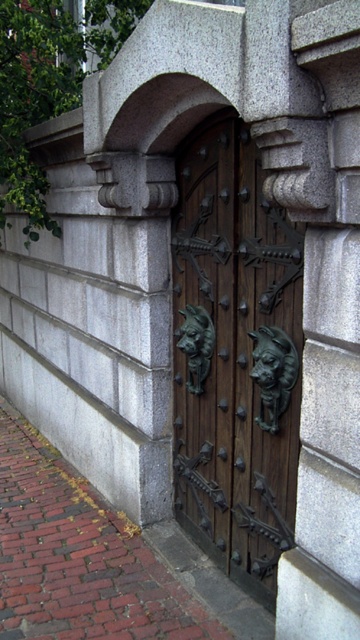
Question: Which of the following is the closest to the observer?

Choices:
 (A) (28, 566)
 (B) (218, 513)

Answer: (B)

Question: Is wooden door with metal accents at center bigger than brick pavement at lower left?

Choices:
 (A) no
 (B) yes

Answer: (A)

Question: Does wooden door with metal accents at center come in front of brick pavement at lower left?

Choices:
 (A) no
 (B) yes

Answer: (B)

Question: Observing the image, what is the correct spatial positioning of wooden door with metal accents at center in reference to brick pavement at lower left?

Choices:
 (A) below
 (B) above

Answer: (B)

Question: Among these points, which one is farthest from the camera?

Choices:
 (A) (20, 486)
 (B) (218, 172)

Answer: (A)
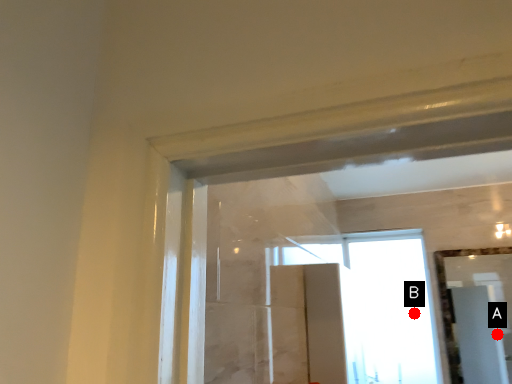
Question: Two points are circled on the image, labeled by A and B beside each circle. Among these points, which one is nearest to the camera?

Choices:
 (A) A is closer
 (B) B is closer

Answer: (B)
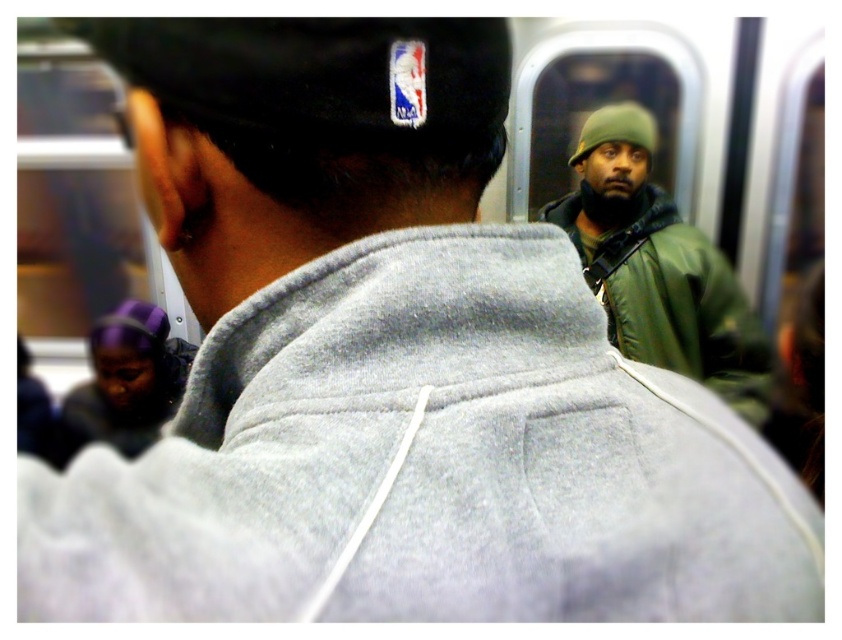
You are a photographer trying to capture the best angle of the two green items in the subway car. Since you want both the green matte jacket at center and the green matte baseball hat at upper center in the frame, which one should you position closer to the left side of your camera viewfinder to ensure both are visible?

To ensure both the green matte jacket at center and the green matte baseball hat at upper center are visible in the frame, position the green matte baseball hat at upper center closer to the left side of your camera viewfinder. This is because the green matte jacket at center is to the right of the green matte baseball hat at upper center, so placing the hat on the left allows the jacket to naturally fall to the right within the viewfinder.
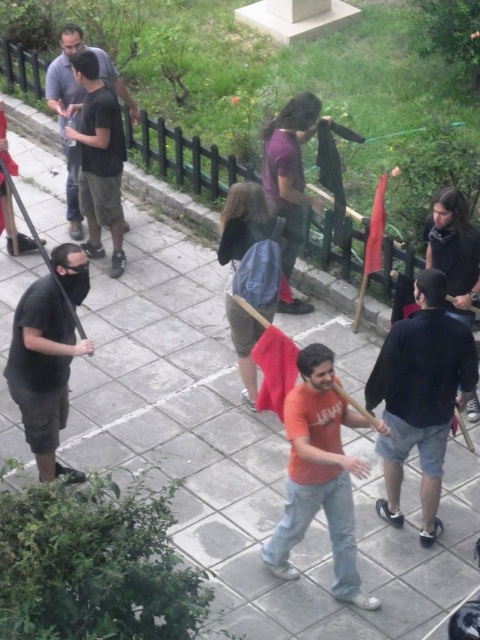
Question: Which of the following is the farthest from the observer?

Choices:
 (A) black matte t-shirt at left
 (B) purple matte shirt at center

Answer: (B)

Question: Is black matte t-shirt at left closer to camera compared to denim shorts at center?

Choices:
 (A) yes
 (B) no

Answer: (A)

Question: Is orange t-shirt at center below denim shorts at center?

Choices:
 (A) yes
 (B) no

Answer: (A)

Question: Estimate the real-world distances between objects in this image. Which object is farther from the dark gray shirt at upper left?

Choices:
 (A) denim shorts at center
 (B) orange t-shirt at center
 (C) purple matte shirt at center
 (D) black matte t-shirt at left

Answer: (B)

Question: Which of the following is the farthest from the observer?

Choices:
 (A) (73, 182)
 (B) (266, 170)

Answer: (A)

Question: Is purple matte shirt at center positioned behind dark gray shirt at upper left?

Choices:
 (A) no
 (B) yes

Answer: (A)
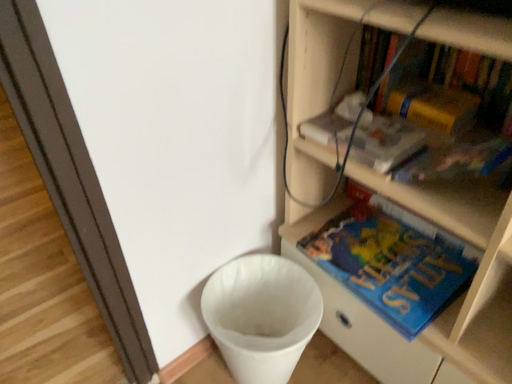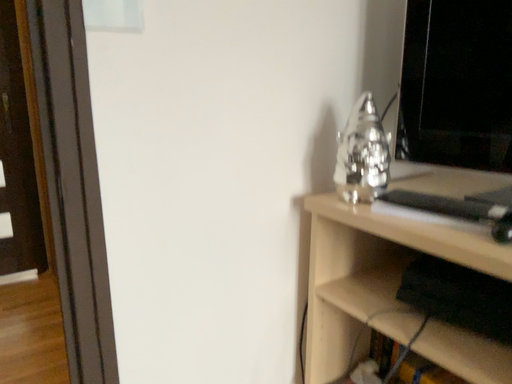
☆ ☆ ☆ ☆ ☆
Copy out word for word everything from the start of the rows above down to and including the line that contains "Question: Among these". Leave out the pictures.

● Response box:
Question: Which of the following is the closest to the observer?

Choices:
 (A) (28, 566)
 (B) (218, 513)

Answer: (B)

Question: Is wooden door with metal accents at center bigger than brick pavement at lower left?

Choices:
 (A) no
 (B) yes

Answer: (A)

Question: Does wooden door with metal accents at center come in front of brick pavement at lower left?

Choices:
 (A) no
 (B) yes

Answer: (B)

Question: Observing the image, what is the correct spatial positioning of wooden door with metal accents at center in reference to brick pavement at lower left?

Choices:
 (A) below
 (B) above

Answer: (B)

Question: Among these points, which one is farthest from the camera?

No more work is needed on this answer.